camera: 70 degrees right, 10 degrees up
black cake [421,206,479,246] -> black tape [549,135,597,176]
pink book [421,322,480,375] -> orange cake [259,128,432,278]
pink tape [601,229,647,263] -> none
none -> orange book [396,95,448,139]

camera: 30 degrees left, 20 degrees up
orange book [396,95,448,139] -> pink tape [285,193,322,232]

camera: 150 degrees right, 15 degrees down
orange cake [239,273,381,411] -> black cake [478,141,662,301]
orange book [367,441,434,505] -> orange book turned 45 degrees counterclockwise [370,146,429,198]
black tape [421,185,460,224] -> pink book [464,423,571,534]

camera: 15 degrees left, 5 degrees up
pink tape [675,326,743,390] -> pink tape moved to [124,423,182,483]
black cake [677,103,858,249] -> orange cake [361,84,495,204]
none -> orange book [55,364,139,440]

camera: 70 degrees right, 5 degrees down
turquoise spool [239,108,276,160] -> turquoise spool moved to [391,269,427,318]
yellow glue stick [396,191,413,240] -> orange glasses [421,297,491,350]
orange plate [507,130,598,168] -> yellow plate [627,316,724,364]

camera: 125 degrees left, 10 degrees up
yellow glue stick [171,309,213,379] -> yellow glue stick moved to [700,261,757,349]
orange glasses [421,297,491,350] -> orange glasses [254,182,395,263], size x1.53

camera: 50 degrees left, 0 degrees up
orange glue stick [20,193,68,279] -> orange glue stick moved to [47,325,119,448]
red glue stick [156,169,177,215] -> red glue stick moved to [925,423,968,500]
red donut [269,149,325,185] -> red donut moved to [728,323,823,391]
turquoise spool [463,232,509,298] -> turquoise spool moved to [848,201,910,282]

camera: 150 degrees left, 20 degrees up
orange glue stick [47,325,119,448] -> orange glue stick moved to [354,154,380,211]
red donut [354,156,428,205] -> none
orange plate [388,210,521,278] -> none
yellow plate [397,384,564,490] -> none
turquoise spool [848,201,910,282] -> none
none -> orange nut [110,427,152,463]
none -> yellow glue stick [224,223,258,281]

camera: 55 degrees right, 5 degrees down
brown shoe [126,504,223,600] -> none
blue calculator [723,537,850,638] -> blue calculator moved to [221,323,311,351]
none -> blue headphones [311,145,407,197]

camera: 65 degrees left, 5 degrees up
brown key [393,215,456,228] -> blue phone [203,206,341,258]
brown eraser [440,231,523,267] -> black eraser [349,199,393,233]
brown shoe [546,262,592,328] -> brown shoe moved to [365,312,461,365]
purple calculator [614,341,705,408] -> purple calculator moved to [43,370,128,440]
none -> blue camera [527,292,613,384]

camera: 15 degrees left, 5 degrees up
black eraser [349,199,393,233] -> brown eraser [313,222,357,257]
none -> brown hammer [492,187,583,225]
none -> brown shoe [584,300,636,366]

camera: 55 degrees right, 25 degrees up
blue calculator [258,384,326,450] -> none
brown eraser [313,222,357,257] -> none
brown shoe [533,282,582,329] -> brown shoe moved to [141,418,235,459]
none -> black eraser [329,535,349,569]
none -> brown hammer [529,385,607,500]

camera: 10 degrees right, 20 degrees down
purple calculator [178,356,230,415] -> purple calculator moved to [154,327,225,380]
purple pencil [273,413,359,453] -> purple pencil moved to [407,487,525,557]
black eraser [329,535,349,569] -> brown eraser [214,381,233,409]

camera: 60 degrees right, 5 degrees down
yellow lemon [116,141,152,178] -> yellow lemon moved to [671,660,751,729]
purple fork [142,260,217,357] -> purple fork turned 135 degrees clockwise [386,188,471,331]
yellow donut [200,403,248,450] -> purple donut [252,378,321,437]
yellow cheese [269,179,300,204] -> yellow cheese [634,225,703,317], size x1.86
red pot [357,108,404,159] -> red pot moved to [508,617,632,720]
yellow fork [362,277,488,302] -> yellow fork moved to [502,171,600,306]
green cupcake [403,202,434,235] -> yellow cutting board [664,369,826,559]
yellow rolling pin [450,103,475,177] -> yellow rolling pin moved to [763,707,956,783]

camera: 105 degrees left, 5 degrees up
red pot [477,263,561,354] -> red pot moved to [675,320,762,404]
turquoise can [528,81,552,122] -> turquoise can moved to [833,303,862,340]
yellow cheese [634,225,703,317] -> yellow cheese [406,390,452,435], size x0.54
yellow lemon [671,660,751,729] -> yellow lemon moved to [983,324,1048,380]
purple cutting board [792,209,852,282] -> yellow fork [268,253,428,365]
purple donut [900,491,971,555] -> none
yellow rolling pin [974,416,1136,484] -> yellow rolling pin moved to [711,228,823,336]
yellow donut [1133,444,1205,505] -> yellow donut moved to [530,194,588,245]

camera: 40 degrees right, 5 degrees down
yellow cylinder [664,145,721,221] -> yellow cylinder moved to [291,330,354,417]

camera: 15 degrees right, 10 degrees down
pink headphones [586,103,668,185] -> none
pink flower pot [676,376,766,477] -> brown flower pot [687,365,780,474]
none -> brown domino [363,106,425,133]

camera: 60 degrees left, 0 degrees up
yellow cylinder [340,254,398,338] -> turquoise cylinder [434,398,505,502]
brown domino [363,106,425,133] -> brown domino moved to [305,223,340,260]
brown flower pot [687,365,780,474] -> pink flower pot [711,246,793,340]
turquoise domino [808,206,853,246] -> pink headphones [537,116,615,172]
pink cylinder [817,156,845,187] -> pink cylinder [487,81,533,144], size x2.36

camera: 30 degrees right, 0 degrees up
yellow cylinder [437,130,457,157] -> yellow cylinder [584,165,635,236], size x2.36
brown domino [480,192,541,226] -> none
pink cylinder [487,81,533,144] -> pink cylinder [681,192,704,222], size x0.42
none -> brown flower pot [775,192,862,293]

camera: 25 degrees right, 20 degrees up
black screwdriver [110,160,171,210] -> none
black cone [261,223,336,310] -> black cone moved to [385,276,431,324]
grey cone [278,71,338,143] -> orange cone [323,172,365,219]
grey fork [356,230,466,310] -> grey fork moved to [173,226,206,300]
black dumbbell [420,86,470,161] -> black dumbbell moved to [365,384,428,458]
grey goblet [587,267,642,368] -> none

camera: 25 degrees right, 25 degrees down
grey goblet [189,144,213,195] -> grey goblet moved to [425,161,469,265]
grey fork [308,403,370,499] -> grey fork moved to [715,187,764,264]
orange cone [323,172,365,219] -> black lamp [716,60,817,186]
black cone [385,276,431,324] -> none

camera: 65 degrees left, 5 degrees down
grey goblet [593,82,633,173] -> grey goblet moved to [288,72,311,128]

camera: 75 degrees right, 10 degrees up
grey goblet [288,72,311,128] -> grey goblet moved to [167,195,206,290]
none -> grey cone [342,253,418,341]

* _How to complete this task_: Return each line of the data where the word "glasses" appears.

* _Written answer_:
yellow glue stick [396,191,413,240] -> orange glasses [421,297,491,350]
orange glasses [421,297,491,350] -> orange glasses [254,182,395,263], size x1.53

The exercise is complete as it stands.